**EXERCISE AIM**
Scan the records below for the word "LEVEL". Copy each line where it appears.

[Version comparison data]
• • • • •

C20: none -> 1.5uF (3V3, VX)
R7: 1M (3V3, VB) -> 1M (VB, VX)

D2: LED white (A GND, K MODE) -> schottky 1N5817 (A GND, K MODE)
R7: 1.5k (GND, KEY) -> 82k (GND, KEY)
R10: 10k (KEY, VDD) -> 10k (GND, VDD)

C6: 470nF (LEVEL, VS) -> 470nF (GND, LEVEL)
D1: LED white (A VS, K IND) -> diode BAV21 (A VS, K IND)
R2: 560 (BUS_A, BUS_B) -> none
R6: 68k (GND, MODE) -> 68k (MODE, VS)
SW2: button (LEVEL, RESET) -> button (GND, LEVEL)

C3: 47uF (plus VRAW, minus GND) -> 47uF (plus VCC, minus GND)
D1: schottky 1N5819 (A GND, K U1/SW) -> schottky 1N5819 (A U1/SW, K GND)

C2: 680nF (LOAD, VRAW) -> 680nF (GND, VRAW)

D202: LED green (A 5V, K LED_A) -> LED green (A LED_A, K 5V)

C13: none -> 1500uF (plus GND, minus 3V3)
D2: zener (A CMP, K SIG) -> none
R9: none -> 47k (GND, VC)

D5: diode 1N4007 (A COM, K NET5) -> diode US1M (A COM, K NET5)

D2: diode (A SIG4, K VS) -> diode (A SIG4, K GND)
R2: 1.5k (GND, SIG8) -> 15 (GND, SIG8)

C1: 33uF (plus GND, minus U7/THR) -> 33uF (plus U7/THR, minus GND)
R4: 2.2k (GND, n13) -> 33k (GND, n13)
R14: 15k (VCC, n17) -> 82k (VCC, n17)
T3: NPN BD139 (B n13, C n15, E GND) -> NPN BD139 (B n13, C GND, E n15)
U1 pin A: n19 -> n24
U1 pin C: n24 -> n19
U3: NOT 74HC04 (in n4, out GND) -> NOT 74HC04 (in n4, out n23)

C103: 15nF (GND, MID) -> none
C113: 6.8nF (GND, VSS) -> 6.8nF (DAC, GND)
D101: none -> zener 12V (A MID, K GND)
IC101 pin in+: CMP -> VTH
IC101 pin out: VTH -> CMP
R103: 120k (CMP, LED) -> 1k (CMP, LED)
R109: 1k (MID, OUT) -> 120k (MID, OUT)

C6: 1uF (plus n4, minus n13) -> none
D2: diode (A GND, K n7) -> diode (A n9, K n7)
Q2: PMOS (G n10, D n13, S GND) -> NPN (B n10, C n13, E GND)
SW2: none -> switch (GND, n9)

• • • • •

**RESPONSE FOR THIS EXERCISE**
C6: 470nF (LEVEL, VS) -> 470nF (GND, LEVEL)
SW2: button (LEVEL, RESET) -> button (GND, LEVEL)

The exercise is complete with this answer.